Data extracted from a collection

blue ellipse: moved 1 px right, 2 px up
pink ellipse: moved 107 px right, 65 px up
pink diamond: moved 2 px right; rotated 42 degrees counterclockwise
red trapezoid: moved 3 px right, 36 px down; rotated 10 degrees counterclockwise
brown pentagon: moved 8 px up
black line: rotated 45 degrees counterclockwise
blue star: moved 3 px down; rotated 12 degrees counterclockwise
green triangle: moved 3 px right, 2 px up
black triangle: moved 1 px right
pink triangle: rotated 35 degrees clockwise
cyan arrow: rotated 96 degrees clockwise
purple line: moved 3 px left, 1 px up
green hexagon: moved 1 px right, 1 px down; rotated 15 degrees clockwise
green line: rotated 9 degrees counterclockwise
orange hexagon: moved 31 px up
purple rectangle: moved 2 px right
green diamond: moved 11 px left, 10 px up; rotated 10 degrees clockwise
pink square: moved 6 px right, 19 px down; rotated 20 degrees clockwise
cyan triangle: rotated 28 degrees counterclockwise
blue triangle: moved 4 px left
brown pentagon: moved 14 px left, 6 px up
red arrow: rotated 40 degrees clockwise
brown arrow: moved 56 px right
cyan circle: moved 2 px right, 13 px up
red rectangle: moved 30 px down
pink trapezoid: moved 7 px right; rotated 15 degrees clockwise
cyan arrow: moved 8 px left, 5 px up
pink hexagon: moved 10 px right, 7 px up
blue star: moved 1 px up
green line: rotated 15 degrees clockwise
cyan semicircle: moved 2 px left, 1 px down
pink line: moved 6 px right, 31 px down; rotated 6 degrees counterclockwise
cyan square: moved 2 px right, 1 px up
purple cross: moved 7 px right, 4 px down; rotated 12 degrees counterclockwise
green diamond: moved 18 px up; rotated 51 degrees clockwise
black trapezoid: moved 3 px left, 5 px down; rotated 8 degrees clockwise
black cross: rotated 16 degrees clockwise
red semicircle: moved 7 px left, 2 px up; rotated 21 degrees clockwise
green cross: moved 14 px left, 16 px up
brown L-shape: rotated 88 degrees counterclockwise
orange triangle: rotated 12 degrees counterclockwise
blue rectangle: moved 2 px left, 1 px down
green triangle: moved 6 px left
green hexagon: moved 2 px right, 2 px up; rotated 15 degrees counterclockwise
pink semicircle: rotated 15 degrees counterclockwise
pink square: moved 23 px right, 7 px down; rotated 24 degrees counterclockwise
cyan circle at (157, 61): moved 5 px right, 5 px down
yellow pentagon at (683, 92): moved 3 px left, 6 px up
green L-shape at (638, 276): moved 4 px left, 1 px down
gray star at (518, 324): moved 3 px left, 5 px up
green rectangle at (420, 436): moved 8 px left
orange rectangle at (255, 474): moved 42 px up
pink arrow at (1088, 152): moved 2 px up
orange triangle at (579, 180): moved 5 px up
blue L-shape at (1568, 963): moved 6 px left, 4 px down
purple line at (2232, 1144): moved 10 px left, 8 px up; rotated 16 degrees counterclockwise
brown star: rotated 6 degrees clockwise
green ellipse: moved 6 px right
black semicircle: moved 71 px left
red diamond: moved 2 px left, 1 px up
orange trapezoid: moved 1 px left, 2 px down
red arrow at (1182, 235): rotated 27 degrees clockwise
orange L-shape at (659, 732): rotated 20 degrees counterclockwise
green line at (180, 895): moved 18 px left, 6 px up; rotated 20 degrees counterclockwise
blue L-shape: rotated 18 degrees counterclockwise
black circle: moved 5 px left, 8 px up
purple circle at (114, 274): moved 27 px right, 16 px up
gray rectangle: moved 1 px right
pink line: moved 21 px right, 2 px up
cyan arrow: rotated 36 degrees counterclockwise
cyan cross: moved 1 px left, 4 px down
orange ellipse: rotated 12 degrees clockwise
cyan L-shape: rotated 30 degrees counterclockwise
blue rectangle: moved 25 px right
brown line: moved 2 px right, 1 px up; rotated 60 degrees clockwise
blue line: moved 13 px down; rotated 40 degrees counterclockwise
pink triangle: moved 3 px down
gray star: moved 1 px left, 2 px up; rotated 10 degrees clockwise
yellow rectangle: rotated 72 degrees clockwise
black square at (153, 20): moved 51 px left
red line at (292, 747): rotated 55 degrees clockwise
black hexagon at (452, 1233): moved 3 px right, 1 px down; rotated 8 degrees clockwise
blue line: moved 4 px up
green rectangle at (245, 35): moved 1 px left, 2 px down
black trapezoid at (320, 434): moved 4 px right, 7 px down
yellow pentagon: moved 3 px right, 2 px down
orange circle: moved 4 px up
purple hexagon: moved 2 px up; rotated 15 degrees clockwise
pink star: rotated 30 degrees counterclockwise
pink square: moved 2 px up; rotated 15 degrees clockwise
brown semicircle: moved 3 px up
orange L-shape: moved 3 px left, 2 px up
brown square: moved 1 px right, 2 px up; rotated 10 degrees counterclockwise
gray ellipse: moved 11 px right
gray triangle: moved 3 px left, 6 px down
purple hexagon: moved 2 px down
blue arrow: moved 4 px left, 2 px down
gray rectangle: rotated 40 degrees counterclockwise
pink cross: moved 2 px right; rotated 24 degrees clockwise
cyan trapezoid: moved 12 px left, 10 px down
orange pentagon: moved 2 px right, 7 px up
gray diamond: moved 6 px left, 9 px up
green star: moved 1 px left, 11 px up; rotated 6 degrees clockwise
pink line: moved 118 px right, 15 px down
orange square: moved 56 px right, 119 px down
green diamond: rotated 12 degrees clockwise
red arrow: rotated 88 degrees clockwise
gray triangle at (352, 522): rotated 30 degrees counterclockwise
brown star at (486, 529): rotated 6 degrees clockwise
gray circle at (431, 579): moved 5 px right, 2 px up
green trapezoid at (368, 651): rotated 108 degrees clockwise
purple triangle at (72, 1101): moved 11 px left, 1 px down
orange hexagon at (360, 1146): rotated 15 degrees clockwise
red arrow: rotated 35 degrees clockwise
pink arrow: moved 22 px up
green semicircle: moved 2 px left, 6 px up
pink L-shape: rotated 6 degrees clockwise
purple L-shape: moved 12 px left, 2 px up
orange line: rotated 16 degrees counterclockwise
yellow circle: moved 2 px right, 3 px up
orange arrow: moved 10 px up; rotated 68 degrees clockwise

### Aim of the task
The entries above must each be repeated exactly.

### Written answer
blue ellipse: moved 1 px right, 2 px up
pink ellipse: moved 107 px right, 65 px up
pink diamond: moved 2 px right; rotated 42 degrees counterclockwise
red trapezoid: moved 3 px right, 36 px down; rotated 10 degrees counterclockwise
brown pentagon: moved 8 px up
black line: rotated 45 degrees counterclockwise
blue star: moved 3 px down; rotated 12 degrees counterclockwise
green triangle: moved 3 px right, 2 px up
black triangle: moved 1 px right
pink triangle: rotated 35 degrees clockwise
cyan arrow: rotated 96 degrees clockwise
purple line: moved 3 px left, 1 px up
green hexagon: moved 1 px right, 1 px down; rotated 15 degrees clockwise
green line: rotated 9 degrees counterclockwise
orange hexagon: moved 31 px up
purple rectangle: moved 2 px right
green diamond: moved 11 px left, 10 px up; rotated 10 degrees clockwise
pink square: moved 6 px right, 19 px down; rotated 20 degrees clockwise
cyan triangle: rotated 28 degrees counterclockwise
blue triangle: moved 4 px left
brown pentagon: moved 14 px left, 6 px up
red arrow: rotated 40 degrees clockwise
brown arrow: moved 56 px right
cyan circle: moved 2 px right, 13 px up
red rectangle: moved 30 px down
pink trapezoid: moved 7 px right; rotated 15 degrees clockwise
cyan arrow: moved 8 px left, 5 px up
pink hexagon: moved 10 px right, 7 px up
blue star: moved 1 px up
green line: rotated 15 degrees clockwise
cyan semicircle: moved 2 px left, 1 px down
pink line: moved 6 px right, 31 px down; rotated 6 degrees counterclockwise
cyan square: moved 2 px right, 1 px up
purple cross: moved 7 px right, 4 px down; rotated 12 degrees counterclockwise
green diamond: moved 18 px up; rotated 51 degrees clockwise
black trapezoid: moved 3 px left, 5 px down; rotated 8 degrees clockwise
black cross: rotated 16 degrees clockwise
red semicircle: moved 7 px left, 2 px up; rotated 21 degrees clockwise
green cross: moved 14 px left, 16 px up
brown L-shape: rotated 88 degrees counterclockwise
orange triangle: rotated 12 degrees counterclockwise
blue rectangle: moved 2 px left, 1 px down
green triangle: moved 6 px left
green hexagon: moved 2 px right, 2 px up; rotated 15 degrees counterclockwise
pink semicircle: rotated 15 degrees counterclockwise
pink square: moved 23 px right, 7 px down; rotated 24 degrees counterclockwise
cyan circle at (157, 61): moved 5 px right, 5 px down
yellow pentagon at (683, 92): moved 3 px left, 6 px up
green L-shape at (638, 276): moved 4 px left, 1 px down
gray star at (518, 324): moved 3 px left, 5 px up
green rectangle at (420, 436): moved 8 px left
orange rectangle at (255, 474): moved 42 px up
pink arrow at (1088, 152): moved 2 px up
orange triangle at (579, 180): moved 5 px up
blue L-shape at (1568, 963): moved 6 px left, 4 px down
purple line at (2232, 1144): moved 10 px left, 8 px up; rotated 16 degrees counterclockwise
brown star: rotated 6 degrees clockwise
green ellipse: moved 6 px right
black semicircle: moved 71 px left
red diamond: moved 2 px left, 1 px up
orange trapezoid: moved 1 px left, 2 px down
red arrow at (1182, 235): rotated 27 degrees clockwise
orange L-shape at (659, 732): rotated 20 degrees counterclockwise
green line at (180, 895): moved 18 px left, 6 px up; rotated 20 degrees counterclockwise
blue L-shape: rotated 18 degrees counterclockwise
black circle: moved 5 px left, 8 px up
purple circle at (114, 274): moved 27 px right, 16 px up
gray rectangle: moved 1 px right
pink line: moved 21 px right, 2 px up
cyan arrow: rotated 36 degrees counterclockwise
cyan cross: moved 1 px left, 4 px down
orange ellipse: rotated 12 degrees clockwise
cyan L-shape: rotated 30 degrees counterclockwise
blue rectangle: moved 25 px right
brown line: moved 2 px right, 1 px up; rotated 60 degrees clockwise
blue line: moved 13 px down; rotated 40 degrees counterclockwise
pink triangle: moved 3 px down
gray star: moved 1 px left, 2 px up; rotated 10 degrees clockwise
yellow rectangle: rotated 72 degrees clockwise
black square at (153, 20): moved 51 px left
red line at (292, 747): rotated 55 degrees clockwise
black hexagon at (452, 1233): moved 3 px right, 1 px down; rotated 8 degrees clockwise
blue line: moved 4 px up
green rectangle at (245, 35): moved 1 px left, 2 px down
black trapezoid at (320, 434): moved 4 px right, 7 px down
yellow pentagon: moved 3 px right, 2 px down
orange circle: moved 4 px up
purple hexagon: moved 2 px up; rotated 15 degrees clockwise
pink star: rotated 30 degrees counterclockwise
pink square: moved 2 px up; rotated 15 degrees clockwise
brown semicircle: moved 3 px up
orange L-shape: moved 3 px left, 2 px up
brown square: moved 1 px right, 2 px up; rotated 10 degrees counterclockwise
gray ellipse: moved 11 px right
gray triangle: moved 3 px left, 6 px down
purple hexagon: moved 2 px down
blue arrow: moved 4 px left, 2 px down
gray rectangle: rotated 40 degrees counterclockwise
pink cross: moved 2 px right; rotated 24 degrees clockwise
cyan trapezoid: moved 12 px left, 10 px down
orange pentagon: moved 2 px right, 7 px up
gray diamond: moved 6 px left, 9 px up
green star: moved 1 px left, 11 px up; rotated 6 degrees clockwise
pink line: moved 118 px right, 15 px down
orange square: moved 56 px right, 119 px down
green diamond: rotated 12 degrees clockwise
red arrow: rotated 88 degrees clockwise
gray triangle at (352, 522): rotated 30 degrees counterclockwise
brown star at (486, 529): rotated 6 degrees clockwise
gray circle at (431, 579): moved 5 px right, 2 px up
green trapezoid at (368, 651): rotated 108 degrees clockwise
purple triangle at (72, 1101): moved 11 px left, 1 px down
orange hexagon at (360, 1146): rotated 15 degrees clockwise
red arrow: rotated 35 degrees clockwise
pink arrow: moved 22 px up
green semicircle: moved 2 px left, 6 px up
pink L-shape: rotated 6 degrees clockwise
purple L-shape: moved 12 px left, 2 px up
orange line: rotated 16 degrees counterclockwise
yellow circle: moved 2 px right, 3 px up
orange arrow: moved 10 px up; rotated 68 degrees clockwise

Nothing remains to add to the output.